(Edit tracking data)
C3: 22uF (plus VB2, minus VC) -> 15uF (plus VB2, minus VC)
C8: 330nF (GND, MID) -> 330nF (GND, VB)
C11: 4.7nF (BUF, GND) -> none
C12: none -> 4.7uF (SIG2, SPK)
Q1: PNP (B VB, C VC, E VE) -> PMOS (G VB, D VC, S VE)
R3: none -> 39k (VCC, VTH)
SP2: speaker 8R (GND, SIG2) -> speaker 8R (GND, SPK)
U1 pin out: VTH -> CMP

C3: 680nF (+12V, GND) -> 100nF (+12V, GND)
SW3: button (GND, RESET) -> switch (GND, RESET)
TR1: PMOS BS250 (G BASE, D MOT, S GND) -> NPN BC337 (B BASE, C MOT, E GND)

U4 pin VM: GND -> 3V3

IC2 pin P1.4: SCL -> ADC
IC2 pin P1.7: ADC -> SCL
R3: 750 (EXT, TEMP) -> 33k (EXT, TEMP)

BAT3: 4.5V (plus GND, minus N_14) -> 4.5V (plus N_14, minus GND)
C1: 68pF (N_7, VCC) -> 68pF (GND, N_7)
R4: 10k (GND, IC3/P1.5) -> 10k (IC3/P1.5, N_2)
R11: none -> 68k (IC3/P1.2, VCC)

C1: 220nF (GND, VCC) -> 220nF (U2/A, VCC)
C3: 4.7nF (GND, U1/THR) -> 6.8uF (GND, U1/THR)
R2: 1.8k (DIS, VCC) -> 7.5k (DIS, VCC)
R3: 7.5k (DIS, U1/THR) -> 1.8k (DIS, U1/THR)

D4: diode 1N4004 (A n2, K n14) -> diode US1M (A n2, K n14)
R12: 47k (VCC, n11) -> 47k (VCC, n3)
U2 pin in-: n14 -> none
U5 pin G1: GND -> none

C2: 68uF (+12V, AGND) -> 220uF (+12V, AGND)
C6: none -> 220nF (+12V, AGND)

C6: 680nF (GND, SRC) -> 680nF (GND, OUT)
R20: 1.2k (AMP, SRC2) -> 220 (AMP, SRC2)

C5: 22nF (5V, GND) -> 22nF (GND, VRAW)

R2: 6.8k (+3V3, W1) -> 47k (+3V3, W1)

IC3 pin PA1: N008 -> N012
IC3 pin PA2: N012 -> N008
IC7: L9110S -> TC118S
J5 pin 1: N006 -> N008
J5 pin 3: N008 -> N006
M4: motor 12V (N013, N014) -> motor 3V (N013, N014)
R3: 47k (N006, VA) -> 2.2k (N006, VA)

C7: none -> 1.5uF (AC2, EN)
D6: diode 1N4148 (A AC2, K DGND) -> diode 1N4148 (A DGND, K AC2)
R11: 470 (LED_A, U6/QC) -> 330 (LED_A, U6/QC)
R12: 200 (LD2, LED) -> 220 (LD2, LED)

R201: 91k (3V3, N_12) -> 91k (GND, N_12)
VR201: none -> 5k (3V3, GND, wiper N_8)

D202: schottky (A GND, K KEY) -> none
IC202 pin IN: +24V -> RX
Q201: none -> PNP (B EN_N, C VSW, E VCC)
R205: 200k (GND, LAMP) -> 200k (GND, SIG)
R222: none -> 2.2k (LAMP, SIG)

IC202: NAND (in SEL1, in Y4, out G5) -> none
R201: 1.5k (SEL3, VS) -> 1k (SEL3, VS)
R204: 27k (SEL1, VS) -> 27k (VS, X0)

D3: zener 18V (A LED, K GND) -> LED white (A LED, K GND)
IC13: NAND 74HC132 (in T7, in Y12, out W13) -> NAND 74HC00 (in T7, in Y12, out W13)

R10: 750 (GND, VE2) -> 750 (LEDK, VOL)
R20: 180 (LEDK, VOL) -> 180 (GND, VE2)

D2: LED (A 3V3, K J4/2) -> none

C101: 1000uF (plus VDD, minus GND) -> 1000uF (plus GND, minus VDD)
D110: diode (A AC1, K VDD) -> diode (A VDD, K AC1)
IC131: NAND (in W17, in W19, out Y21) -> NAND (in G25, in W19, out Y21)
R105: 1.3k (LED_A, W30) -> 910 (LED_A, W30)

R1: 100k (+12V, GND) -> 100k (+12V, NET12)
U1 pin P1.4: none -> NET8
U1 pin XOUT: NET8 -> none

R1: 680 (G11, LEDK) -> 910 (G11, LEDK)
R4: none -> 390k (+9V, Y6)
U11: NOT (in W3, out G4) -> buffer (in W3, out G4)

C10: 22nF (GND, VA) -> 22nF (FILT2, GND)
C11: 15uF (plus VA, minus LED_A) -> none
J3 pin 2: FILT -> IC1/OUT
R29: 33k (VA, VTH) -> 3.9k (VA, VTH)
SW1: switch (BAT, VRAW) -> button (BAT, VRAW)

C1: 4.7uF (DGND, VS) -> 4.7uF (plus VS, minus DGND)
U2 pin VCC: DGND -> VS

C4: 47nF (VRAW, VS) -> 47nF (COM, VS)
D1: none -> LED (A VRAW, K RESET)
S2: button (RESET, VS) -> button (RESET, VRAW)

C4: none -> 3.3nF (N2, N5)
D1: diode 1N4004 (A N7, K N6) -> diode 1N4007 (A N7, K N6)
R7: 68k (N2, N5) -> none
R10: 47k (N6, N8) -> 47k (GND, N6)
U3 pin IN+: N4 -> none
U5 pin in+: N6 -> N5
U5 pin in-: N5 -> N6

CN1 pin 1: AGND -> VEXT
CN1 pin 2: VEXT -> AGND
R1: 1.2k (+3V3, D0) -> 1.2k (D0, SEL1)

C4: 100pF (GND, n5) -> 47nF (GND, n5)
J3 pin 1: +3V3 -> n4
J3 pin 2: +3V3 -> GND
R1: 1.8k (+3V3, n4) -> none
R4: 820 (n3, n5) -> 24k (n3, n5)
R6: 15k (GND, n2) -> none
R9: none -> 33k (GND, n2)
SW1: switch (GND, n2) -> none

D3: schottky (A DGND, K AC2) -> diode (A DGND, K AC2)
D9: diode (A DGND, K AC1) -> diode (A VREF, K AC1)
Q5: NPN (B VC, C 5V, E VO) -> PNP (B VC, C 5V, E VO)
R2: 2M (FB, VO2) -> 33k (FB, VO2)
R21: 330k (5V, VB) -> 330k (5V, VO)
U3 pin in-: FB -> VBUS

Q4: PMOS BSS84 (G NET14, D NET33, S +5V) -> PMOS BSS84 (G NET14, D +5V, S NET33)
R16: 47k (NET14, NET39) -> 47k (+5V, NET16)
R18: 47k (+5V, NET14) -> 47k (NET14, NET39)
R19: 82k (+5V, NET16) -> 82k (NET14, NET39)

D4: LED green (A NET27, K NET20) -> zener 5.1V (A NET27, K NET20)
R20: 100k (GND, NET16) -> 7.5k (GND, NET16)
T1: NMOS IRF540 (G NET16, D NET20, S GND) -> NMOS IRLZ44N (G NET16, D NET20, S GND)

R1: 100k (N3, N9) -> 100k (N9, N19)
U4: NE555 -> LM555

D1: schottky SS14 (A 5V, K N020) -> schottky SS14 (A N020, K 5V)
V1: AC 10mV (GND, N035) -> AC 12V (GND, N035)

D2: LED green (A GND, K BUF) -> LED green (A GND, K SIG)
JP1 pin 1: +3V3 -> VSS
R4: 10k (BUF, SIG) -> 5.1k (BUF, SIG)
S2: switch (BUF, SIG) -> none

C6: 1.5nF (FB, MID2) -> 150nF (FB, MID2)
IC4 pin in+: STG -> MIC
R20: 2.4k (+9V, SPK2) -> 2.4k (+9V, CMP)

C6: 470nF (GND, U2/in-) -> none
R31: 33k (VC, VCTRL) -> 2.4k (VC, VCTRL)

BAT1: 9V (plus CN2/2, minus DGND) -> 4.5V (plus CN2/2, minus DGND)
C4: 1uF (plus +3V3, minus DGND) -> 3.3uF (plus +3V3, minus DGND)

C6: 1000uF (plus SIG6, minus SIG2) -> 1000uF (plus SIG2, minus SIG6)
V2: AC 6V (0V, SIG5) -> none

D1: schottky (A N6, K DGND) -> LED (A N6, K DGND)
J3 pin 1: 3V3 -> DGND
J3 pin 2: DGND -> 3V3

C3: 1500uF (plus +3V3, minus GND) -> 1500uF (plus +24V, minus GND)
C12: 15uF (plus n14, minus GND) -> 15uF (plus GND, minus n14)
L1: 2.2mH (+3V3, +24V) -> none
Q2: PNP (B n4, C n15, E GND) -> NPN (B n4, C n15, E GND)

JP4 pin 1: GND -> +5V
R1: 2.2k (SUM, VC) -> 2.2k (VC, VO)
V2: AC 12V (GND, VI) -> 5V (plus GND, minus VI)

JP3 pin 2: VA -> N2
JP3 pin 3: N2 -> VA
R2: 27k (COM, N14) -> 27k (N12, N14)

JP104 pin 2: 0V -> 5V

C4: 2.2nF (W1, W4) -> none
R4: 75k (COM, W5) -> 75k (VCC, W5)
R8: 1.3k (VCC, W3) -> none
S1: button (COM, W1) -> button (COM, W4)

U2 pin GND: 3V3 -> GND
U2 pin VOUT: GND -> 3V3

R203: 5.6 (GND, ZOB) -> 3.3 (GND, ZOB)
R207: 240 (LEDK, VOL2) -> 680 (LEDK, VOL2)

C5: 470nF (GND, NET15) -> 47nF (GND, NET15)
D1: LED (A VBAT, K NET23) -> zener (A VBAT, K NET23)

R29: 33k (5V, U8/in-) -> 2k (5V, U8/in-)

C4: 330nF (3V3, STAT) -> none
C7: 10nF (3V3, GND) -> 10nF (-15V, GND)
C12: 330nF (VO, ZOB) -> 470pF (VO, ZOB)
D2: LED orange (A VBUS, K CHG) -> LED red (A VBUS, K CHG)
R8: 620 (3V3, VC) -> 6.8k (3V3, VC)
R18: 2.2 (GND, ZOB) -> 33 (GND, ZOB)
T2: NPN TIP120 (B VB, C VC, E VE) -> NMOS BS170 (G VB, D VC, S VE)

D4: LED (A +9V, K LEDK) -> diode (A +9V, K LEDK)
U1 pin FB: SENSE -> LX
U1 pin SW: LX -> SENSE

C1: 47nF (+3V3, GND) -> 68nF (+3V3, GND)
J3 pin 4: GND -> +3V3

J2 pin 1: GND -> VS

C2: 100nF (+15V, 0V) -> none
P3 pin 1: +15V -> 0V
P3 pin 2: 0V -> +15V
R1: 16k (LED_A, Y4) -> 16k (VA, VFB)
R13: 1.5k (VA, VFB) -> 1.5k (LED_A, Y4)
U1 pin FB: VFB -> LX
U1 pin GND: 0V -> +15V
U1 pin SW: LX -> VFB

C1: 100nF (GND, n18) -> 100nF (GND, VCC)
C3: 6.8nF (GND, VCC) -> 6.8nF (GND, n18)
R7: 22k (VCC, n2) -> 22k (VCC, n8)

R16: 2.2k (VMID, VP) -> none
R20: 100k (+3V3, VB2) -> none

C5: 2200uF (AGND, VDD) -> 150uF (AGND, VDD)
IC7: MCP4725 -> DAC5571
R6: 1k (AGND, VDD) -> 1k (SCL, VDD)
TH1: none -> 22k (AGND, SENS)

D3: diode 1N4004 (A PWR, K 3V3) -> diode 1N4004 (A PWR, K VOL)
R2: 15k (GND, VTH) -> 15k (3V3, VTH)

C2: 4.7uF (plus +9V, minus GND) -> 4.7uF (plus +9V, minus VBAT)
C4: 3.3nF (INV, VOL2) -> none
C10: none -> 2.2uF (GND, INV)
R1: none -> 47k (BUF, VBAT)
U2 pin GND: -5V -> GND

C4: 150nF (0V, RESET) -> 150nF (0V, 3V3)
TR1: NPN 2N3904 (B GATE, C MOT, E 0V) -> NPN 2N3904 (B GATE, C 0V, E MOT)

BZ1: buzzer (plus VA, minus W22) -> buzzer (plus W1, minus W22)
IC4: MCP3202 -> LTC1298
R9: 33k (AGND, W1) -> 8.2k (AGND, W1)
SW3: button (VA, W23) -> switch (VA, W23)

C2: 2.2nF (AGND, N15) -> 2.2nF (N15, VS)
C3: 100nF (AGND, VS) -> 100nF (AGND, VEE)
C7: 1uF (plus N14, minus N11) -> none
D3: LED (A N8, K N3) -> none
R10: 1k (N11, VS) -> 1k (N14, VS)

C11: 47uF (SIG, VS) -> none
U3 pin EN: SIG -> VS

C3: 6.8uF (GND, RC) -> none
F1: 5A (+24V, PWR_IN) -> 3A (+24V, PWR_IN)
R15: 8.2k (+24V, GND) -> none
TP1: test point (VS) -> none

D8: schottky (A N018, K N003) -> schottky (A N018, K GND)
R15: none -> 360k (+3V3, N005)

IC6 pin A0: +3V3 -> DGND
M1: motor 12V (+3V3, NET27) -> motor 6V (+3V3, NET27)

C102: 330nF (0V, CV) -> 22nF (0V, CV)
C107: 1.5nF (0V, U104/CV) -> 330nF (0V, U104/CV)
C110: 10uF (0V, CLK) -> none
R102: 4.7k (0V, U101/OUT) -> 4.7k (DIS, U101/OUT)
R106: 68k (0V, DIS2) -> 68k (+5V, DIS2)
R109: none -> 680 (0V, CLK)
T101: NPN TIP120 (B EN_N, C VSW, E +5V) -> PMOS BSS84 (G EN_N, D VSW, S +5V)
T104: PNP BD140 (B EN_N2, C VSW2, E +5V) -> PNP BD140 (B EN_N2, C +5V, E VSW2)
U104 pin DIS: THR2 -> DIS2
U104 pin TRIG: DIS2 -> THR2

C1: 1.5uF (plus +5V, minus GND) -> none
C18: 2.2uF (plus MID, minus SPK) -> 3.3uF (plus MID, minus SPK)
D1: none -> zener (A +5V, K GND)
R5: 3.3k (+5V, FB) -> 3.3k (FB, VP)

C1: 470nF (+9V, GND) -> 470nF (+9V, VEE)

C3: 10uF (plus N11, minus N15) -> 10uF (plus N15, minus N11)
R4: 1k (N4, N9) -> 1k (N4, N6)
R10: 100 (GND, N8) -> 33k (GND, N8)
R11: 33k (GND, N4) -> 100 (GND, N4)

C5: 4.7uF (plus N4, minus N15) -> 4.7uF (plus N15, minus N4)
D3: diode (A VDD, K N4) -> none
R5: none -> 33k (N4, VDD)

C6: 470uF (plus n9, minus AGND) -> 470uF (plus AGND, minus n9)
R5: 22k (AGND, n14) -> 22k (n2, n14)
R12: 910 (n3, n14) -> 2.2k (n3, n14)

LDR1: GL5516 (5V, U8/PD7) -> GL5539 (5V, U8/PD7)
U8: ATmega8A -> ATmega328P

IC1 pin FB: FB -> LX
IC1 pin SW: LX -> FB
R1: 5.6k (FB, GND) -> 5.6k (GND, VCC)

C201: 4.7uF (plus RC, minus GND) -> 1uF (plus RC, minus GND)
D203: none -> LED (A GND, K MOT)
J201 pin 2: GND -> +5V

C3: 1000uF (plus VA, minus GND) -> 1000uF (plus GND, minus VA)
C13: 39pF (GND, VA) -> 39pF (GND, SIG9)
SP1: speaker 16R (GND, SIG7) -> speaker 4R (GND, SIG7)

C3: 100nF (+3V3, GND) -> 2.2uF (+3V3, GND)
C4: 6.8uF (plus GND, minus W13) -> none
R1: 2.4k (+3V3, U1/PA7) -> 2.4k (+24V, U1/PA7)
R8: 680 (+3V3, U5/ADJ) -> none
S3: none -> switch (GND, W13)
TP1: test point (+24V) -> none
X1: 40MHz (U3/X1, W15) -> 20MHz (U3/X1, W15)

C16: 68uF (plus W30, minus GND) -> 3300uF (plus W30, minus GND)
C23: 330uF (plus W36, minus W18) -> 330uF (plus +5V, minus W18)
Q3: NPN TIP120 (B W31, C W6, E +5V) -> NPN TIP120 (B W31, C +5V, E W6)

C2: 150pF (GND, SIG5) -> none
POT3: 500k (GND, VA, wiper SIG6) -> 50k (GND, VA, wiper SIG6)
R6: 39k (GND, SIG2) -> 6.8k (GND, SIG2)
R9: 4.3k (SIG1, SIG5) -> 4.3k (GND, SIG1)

* WHAT THE EXERCISE ASKS
Going back over the entries above, copy word for word every line from the one that has "C4: 2.2nF (W1, W4) -> none" on through the one that has "R7: 22k (VCC, n2) -> 22k (VCC, n8)".

* ANSWER
C4: 2.2nF (W1, W4) -> none
R4: 75k (COM, W5) -> 75k (VCC, W5)
R8: 1.3k (VCC, W3) -> none
S1: button (COM, W1) -> button (COM, W4)

U2 pin GND: 3V3 -> GND
U2 pin VOUT: GND -> 3V3

R203: 5.6 (GND, ZOB) -> 3.3 (GND, ZOB)
R207: 240 (LEDK, VOL2) -> 680 (LEDK, VOL2)

C5: 470nF (GND, NET15) -> 47nF (GND, NET15)
D1: LED (A VBAT, K NET23) -> zener (A VBAT, K NET23)

R29: 33k (5V, U8/in-) -> 2k (5V, U8/in-)

C4: 330nF (3V3, STAT) -> none
C7: 10nF (3V3, GND) -> 10nF (-15V, GND)
C12: 330nF (VO, ZOB) -> 470pF (VO, ZOB)
D2: LED orange (A VBUS, K CHG) -> LED red (A VBUS, K CHG)
R8: 620 (3V3, VC) -> 6.8k (3V3, VC)
R18: 2.2 (GND, ZOB) -> 33 (GND, ZOB)
T2: NPN TIP120 (B VB, C VC, E VE) -> NMOS BS170 (G VB, D VC, S VE)

D4: LED (A +9V, K LEDK) -> diode (A +9V, K LEDK)
U1 pin FB: SENSE -> LX
U1 pin SW: LX -> SENSE

C1: 47nF (+3V3, GND) -> 68nF (+3V3, GND)
J3 pin 4: GND -> +3V3

J2 pin 1: GND -> VS

C2: 100nF (+15V, 0V) -> none
P3 pin 1: +15V -> 0V
P3 pin 2: 0V -> +15V
R1: 16k (LED_A, Y4) -> 16k (VA, VFB)
R13: 1.5k (VA, VFB) -> 1.5k (LED_A, Y4)
U1 pin FB: VFB -> LX
U1 pin GND: 0V -> +15V
U1 pin SW: LX -> VFB

C1: 100nF (GND, n18) -> 100nF (GND, VCC)
C3: 6.8nF (GND, VCC) -> 6.8nF (GND, n18)
R7: 22k (VCC, n2) -> 22k (VCC, n8)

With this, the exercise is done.